(Records from a data source)
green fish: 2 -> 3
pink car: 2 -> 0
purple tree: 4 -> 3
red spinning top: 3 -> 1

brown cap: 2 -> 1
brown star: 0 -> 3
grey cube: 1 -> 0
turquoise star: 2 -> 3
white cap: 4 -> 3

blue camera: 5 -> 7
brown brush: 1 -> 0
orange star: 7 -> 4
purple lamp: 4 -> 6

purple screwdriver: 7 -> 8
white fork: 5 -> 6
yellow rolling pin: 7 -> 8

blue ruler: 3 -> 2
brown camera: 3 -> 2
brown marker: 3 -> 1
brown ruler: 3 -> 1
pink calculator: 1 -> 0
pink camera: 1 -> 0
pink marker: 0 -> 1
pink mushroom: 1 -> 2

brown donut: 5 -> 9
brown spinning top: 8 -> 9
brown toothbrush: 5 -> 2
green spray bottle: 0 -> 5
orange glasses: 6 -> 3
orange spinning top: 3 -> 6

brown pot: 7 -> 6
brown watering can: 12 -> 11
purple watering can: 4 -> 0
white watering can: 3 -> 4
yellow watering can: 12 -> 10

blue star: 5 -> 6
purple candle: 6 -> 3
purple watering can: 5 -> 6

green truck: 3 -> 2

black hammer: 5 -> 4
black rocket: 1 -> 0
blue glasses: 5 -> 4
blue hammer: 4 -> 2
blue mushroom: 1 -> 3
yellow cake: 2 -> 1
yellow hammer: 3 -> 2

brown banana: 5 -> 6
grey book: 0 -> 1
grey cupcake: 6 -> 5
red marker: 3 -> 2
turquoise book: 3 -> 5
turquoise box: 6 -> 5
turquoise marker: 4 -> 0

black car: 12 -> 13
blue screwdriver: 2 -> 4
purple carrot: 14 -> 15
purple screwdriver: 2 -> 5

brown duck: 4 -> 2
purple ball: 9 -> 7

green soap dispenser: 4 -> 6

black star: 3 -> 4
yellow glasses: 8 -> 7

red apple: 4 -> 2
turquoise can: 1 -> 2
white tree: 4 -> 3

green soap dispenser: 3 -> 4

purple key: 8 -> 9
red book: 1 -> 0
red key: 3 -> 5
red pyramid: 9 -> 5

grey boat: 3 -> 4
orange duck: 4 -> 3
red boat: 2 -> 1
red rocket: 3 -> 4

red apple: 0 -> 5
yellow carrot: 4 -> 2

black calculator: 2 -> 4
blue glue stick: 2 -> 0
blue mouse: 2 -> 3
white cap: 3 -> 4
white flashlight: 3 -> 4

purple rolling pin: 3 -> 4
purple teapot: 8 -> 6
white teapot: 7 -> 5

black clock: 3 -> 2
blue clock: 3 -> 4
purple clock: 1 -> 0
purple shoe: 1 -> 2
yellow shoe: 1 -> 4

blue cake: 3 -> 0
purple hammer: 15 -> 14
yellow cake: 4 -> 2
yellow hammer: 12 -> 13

Work instruction: Please quote nothing but the lines from the line with "purple teapot: 8 -> 6" through the end of the data above, exactly as written, ends included.

Exercise output:
purple teapot: 8 -> 6
white teapot: 7 -> 5

black clock: 3 -> 2
blue clock: 3 -> 4
purple clock: 1 -> 0
purple shoe: 1 -> 2
yellow shoe: 1 -> 4

blue cake: 3 -> 0
purple hammer: 15 -> 14
yellow cake: 4 -> 2
yellow hammer: 12 -> 13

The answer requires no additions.